Data for this task:
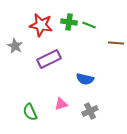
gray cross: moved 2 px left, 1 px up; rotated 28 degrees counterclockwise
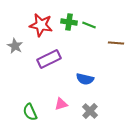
gray cross: rotated 21 degrees counterclockwise
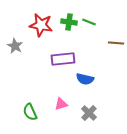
green line: moved 3 px up
purple rectangle: moved 14 px right; rotated 20 degrees clockwise
gray cross: moved 1 px left, 2 px down
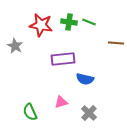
pink triangle: moved 2 px up
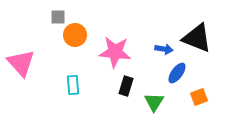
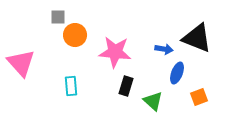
blue ellipse: rotated 15 degrees counterclockwise
cyan rectangle: moved 2 px left, 1 px down
green triangle: moved 1 px left, 1 px up; rotated 20 degrees counterclockwise
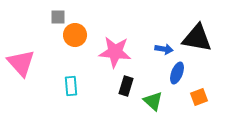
black triangle: rotated 12 degrees counterclockwise
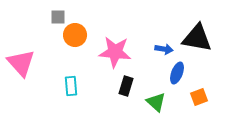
green triangle: moved 3 px right, 1 px down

Problem to solve: Please update the data from the line with "blue ellipse: rotated" up to and including the final line of the data, replacing "counterclockwise" with "anticlockwise" and leaving everything else unchanged. Omit the picture lines from your answer.

Task answer:
blue ellipse: rotated 15 degrees anticlockwise
cyan rectangle: moved 2 px left, 1 px down
green triangle: moved 1 px left, 1 px up; rotated 20 degrees anticlockwise
black triangle: rotated 12 degrees anticlockwise
green triangle: moved 3 px right, 1 px down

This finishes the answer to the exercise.